_TASK_.
The output is the line holding "R5: 82k (+3V3, U1/P1.6)" and all lines after it to the end of the records below; restate them unchanged and add nothing.

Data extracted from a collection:
=== Begin Enclosure ===

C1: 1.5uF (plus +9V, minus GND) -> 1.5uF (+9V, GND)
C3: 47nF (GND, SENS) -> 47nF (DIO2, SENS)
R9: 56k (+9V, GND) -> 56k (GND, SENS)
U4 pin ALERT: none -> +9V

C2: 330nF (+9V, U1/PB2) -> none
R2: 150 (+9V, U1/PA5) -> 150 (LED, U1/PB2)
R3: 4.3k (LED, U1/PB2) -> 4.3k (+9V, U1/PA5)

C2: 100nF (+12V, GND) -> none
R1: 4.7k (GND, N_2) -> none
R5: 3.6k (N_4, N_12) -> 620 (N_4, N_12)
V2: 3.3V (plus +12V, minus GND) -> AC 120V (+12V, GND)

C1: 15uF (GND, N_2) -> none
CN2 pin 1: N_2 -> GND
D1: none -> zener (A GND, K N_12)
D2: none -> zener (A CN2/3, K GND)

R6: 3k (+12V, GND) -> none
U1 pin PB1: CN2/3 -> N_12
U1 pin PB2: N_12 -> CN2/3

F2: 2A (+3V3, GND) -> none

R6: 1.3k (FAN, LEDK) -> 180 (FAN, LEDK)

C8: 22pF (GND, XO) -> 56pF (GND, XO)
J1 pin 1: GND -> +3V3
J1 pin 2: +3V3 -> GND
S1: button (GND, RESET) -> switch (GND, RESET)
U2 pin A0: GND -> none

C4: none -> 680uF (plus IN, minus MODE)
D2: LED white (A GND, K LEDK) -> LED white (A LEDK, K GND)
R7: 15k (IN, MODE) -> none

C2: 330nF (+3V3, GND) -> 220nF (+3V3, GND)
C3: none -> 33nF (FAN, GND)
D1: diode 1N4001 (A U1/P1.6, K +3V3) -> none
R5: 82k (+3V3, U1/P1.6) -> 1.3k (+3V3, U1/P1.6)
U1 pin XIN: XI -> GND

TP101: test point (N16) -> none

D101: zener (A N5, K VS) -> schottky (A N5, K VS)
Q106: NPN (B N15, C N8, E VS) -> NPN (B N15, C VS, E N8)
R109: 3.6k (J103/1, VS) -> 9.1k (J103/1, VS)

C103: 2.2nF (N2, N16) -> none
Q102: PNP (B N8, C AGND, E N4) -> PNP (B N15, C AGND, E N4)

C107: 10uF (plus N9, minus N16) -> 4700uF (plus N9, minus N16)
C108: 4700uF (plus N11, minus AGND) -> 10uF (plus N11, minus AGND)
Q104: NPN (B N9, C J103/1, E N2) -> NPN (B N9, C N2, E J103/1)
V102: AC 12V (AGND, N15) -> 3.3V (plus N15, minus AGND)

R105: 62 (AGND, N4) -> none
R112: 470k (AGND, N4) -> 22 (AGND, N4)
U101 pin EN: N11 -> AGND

=== End Enclosure ===

_ANSWER FOR THIS EXERCISE_.
R5: 82k (+3V3, U1/P1.6) -> 1.3k (+3V3, U1/P1.6)
U1 pin XIN: XI -> GND

TP101: test point (N16) -> none

D101: zener (A N5, K VS) -> schottky (A N5, K VS)
Q106: NPN (B N15, C N8, E VS) -> NPN (B N15, C VS, E N8)
R109: 3.6k (J103/1, VS) -> 9.1k (J103/1, VS)

C103: 2.2nF (N2, N16) -> none
Q102: PNP (B N8, C AGND, E N4) -> PNP (B N15, C AGND, E N4)

C107: 10uF (plus N9, minus N16) -> 4700uF (plus N9, minus N16)
C108: 4700uF (plus N11, minus AGND) -> 10uF (plus N11, minus AGND)
Q104: NPN (B N9, C J103/1, E N2) -> NPN (B N9, C N2, E J103/1)
V102: AC 12V (AGND, N15) -> 3.3V (plus N15, minus AGND)

R105: 62 (AGND, N4) -> none
R112: 470k (AGND, N4) -> 22 (AGND, N4)
U101 pin EN: N11 -> AGND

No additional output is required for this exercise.